> What needs to be done:
When the line containing "camera: 175 degrees left, 15 degrees down" appears in the data below, begin copying there and stop only after the line containing "none -> brown battery [490,91,517,131]".

[Provided information Boundary: Start]

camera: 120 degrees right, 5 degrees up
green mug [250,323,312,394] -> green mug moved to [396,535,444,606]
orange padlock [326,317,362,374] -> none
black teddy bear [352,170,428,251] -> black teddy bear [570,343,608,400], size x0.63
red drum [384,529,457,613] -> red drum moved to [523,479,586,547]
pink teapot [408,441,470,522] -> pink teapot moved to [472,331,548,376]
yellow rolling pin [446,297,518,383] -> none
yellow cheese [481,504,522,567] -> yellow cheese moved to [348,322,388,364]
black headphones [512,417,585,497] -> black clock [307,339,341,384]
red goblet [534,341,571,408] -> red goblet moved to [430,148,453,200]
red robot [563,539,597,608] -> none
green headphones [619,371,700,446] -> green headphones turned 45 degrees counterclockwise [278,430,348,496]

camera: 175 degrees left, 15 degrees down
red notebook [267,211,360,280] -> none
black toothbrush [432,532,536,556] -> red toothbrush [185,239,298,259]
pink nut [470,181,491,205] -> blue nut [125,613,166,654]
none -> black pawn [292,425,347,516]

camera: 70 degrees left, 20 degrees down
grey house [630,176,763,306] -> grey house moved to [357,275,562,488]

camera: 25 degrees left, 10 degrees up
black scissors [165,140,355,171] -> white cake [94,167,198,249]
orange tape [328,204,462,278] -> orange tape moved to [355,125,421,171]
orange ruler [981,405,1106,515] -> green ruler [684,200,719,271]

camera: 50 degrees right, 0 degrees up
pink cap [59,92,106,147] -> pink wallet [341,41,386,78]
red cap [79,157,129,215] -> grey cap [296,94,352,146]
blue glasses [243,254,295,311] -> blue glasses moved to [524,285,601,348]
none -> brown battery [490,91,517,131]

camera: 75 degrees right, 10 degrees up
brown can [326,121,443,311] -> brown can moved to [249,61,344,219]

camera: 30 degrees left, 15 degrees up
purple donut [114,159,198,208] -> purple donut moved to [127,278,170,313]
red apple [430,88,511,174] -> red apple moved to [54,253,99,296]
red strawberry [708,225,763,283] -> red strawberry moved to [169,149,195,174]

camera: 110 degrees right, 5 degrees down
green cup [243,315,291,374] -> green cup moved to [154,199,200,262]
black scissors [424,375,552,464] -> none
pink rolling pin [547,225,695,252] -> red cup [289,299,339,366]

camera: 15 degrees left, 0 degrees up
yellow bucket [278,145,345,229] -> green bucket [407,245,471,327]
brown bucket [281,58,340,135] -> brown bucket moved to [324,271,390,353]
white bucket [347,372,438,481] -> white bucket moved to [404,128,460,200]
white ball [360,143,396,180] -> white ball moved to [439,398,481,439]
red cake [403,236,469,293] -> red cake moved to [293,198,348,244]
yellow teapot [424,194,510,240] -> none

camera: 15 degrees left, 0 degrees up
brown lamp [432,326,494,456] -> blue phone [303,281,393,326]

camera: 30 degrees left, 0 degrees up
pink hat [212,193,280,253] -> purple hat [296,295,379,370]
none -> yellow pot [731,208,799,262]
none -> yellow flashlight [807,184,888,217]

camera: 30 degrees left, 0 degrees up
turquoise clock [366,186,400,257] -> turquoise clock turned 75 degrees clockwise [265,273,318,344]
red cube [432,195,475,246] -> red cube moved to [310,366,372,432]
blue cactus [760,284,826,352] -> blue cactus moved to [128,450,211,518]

[Provided information Boundary: End]

> Task result:
camera: 175 degrees left, 15 degrees down
red notebook [267,211,360,280] -> none
black toothbrush [432,532,536,556] -> red toothbrush [185,239,298,259]
pink nut [470,181,491,205] -> blue nut [125,613,166,654]
none -> black pawn [292,425,347,516]

camera: 70 degrees left, 20 degrees down
grey house [630,176,763,306] -> grey house moved to [357,275,562,488]

camera: 25 degrees left, 10 degrees up
black scissors [165,140,355,171] -> white cake [94,167,198,249]
orange tape [328,204,462,278] -> orange tape moved to [355,125,421,171]
orange ruler [981,405,1106,515] -> green ruler [684,200,719,271]

camera: 50 degrees right, 0 degrees up
pink cap [59,92,106,147] -> pink wallet [341,41,386,78]
red cap [79,157,129,215] -> grey cap [296,94,352,146]
blue glasses [243,254,295,311] -> blue glasses moved to [524,285,601,348]
none -> brown battery [490,91,517,131]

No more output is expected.